━━━ INFORMATION SUPPLIED

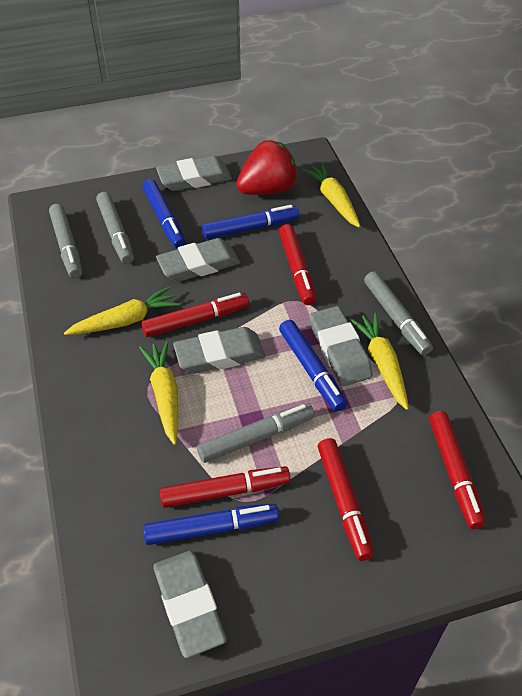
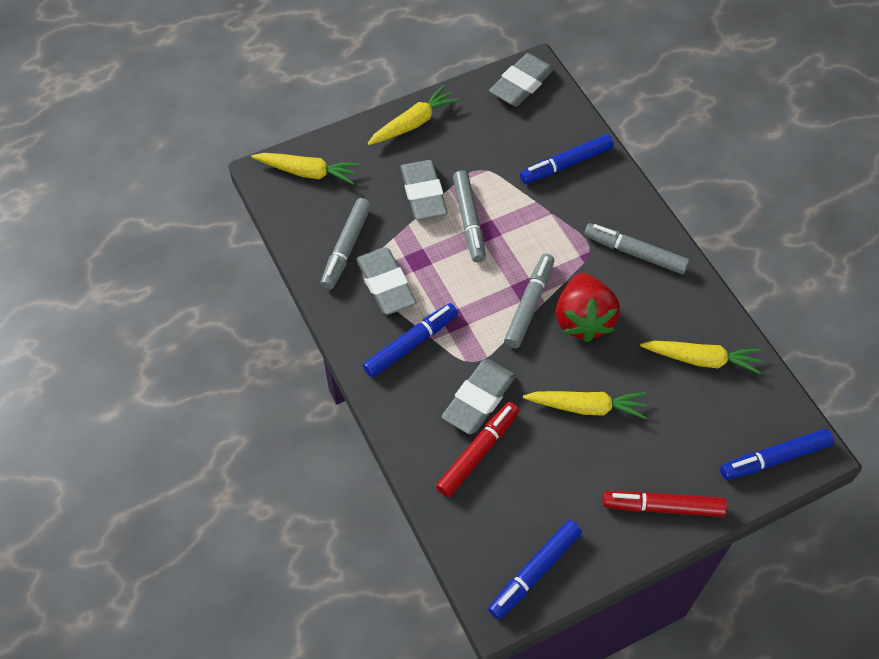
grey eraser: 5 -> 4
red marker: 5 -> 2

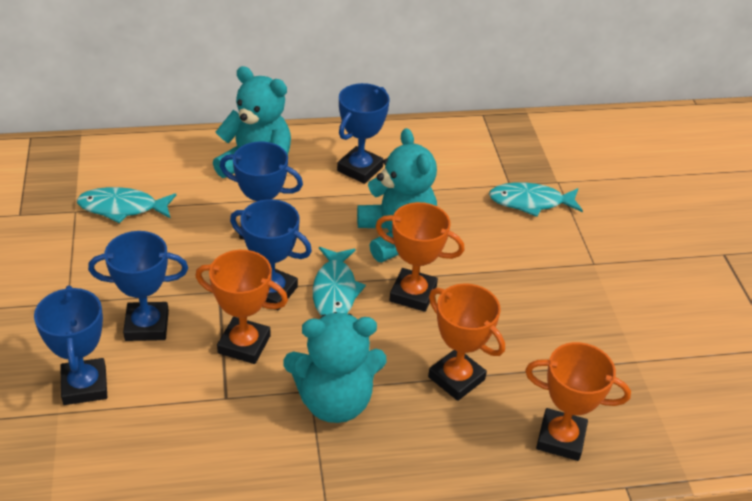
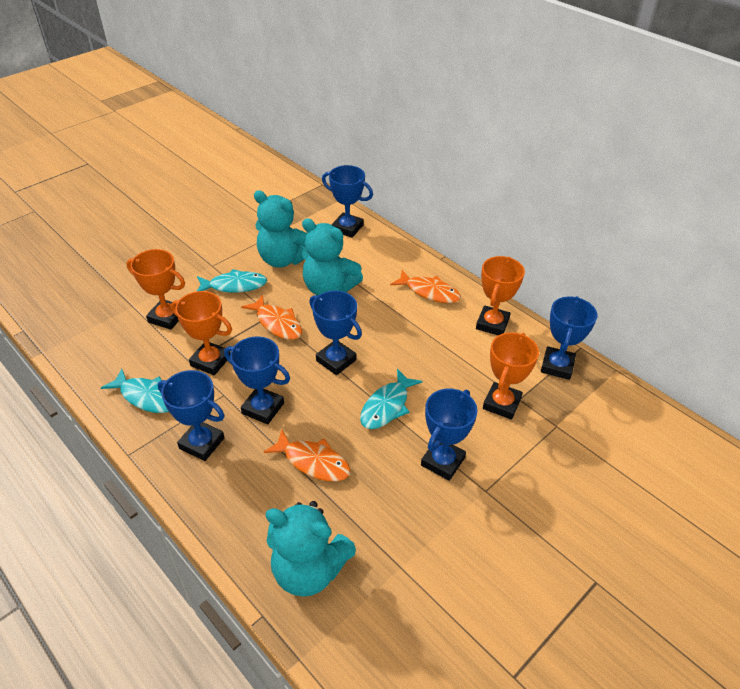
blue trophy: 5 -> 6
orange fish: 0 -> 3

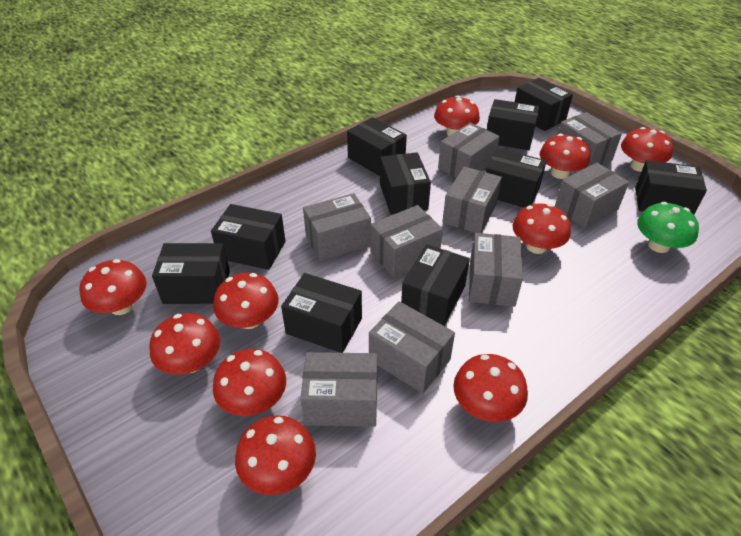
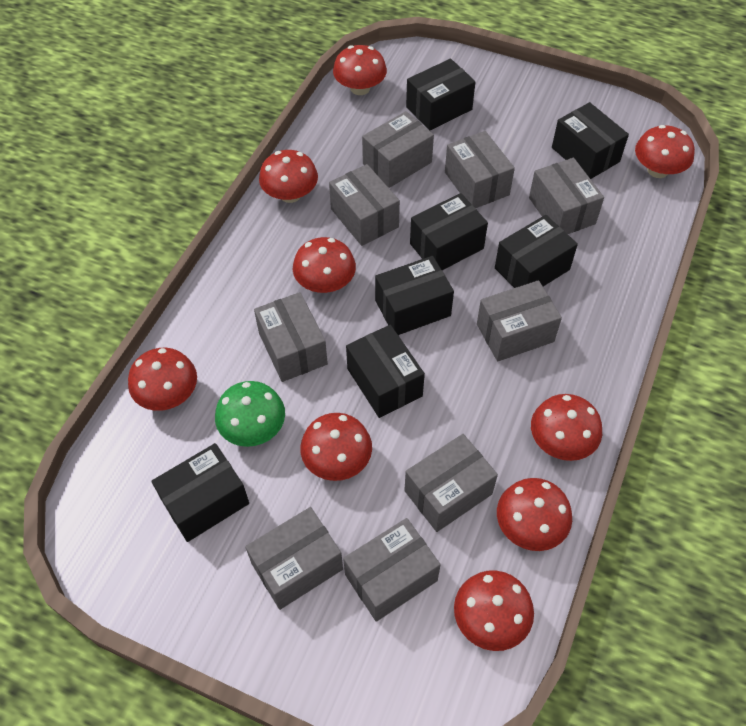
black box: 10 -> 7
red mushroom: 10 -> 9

━━━━━━

TASK INSTRUCTIONS: Write out every record above exactly, leaving no picture in the result.

RESULT:
grey eraser: 5 -> 4
red marker: 5 -> 2

blue trophy: 5 -> 6
orange fish: 0 -> 3

black box: 10 -> 7
red mushroom: 10 -> 9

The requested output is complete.